*LISTED RECORDS:*
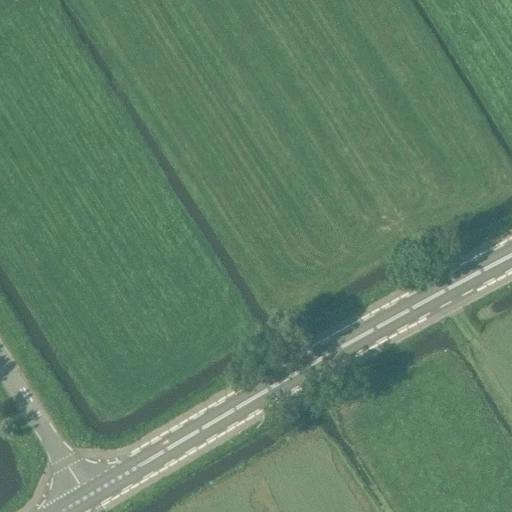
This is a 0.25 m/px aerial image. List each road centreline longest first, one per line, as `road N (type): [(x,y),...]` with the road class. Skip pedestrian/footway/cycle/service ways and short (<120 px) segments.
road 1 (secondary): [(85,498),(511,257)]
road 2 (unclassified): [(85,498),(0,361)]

--

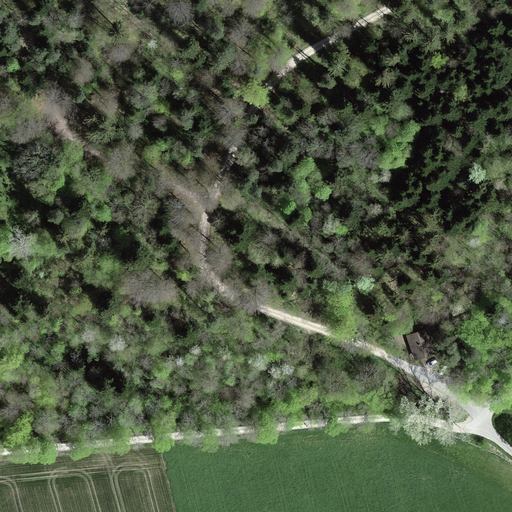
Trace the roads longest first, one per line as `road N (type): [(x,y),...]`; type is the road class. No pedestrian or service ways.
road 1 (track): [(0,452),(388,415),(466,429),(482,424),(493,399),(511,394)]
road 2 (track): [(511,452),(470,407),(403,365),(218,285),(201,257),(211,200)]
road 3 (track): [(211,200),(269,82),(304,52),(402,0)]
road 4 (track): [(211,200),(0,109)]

*PROBLEM TO WORK ON:*
Transcribe the lines between the line holding "Trace the roads" and the line holding "road 3 (track): [(211,200),(269,82),(304,52),(402,0)]", inclusive, keeping every character as it stands.

*RESULT FOR THIS EXERCISE:*
Trace the roads longest first, one per line as `road N (type): [(x,y),...]`; type is the road class. No pedestrian or service ways.
road 1 (track): [(0,452),(388,415),(466,429),(482,424),(493,399),(511,394)]
road 2 (track): [(511,452),(470,407),(403,365),(218,285),(201,257),(211,200)]
road 3 (track): [(211,200),(269,82),(304,52),(402,0)]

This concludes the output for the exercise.